WHAT THE EXERCISE ASKS: The listing must be copied out in full and exactly; no images go with it.

DATA EXCERPT:

----------------

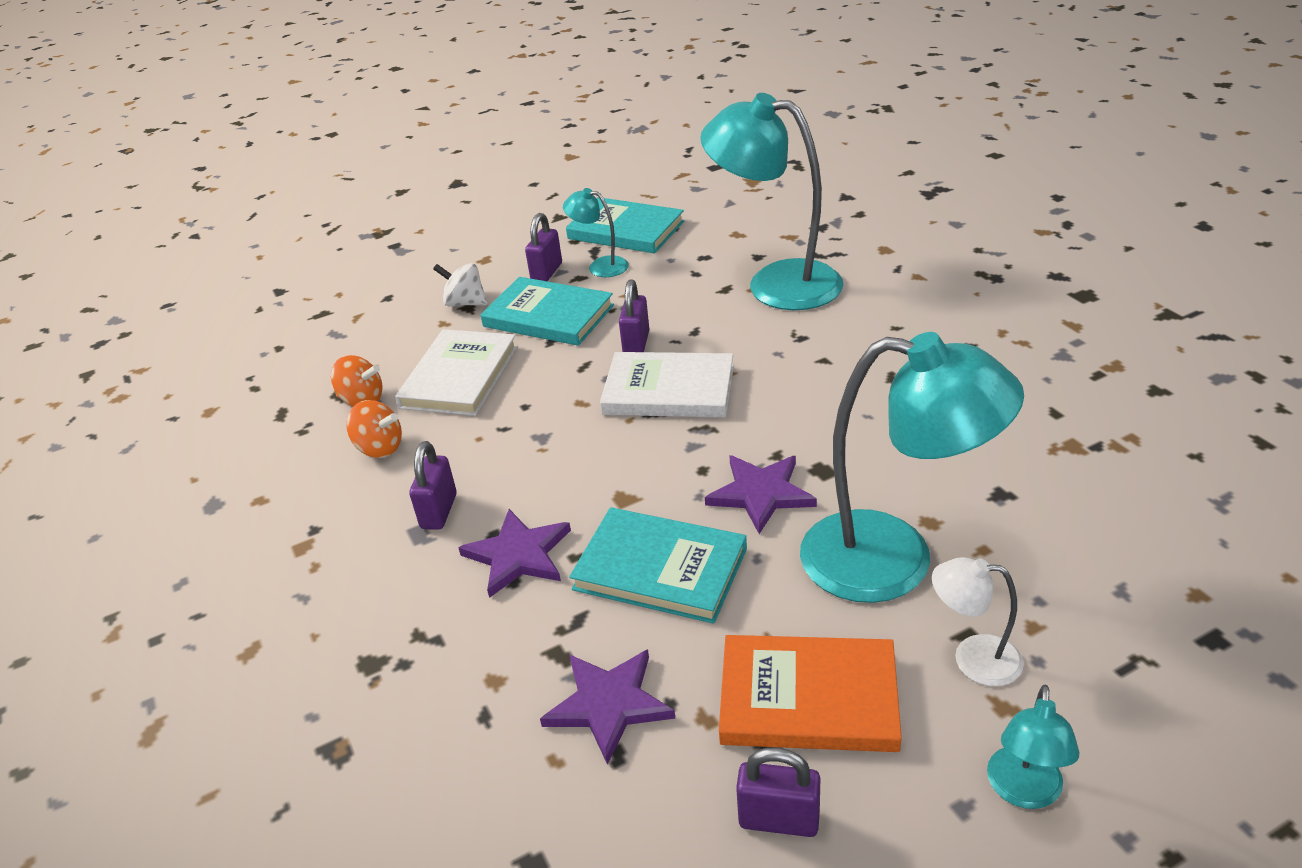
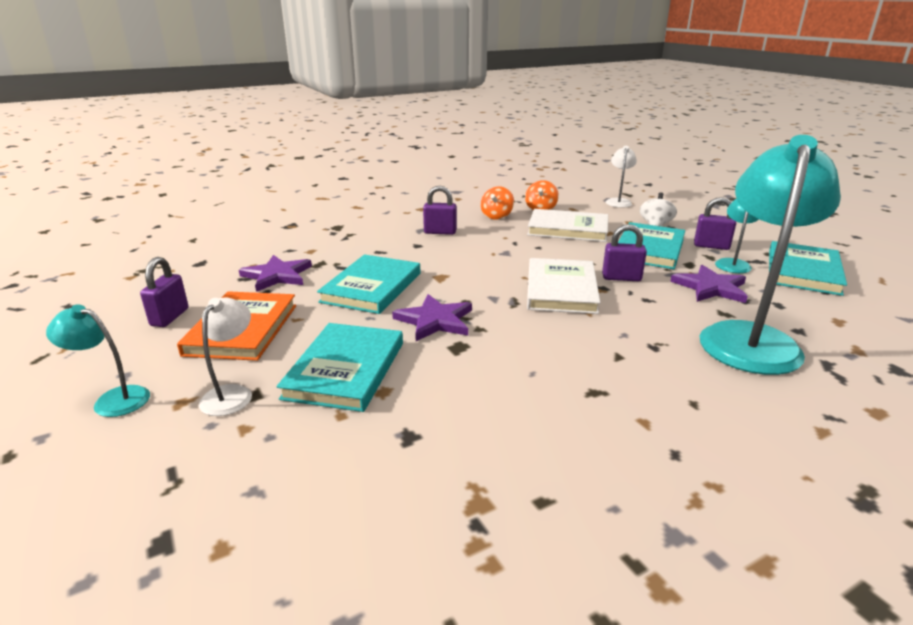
camera: 85 degrees right, 10 degrees down
purple star [458,509,571,598] -> purple star moved to [670,265,748,303]
turquoise lamp [800,332,1024,603] -> turquoise book [276,323,403,412]
none -> white lamp [606,146,637,208]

----------------

WRITTEN ANSWER:
camera: 85 degrees right, 10 degrees down
purple star [458,509,571,598] -> purple star moved to [670,265,748,303]
turquoise lamp [800,332,1024,603] -> turquoise book [276,323,403,412]
none -> white lamp [606,146,637,208]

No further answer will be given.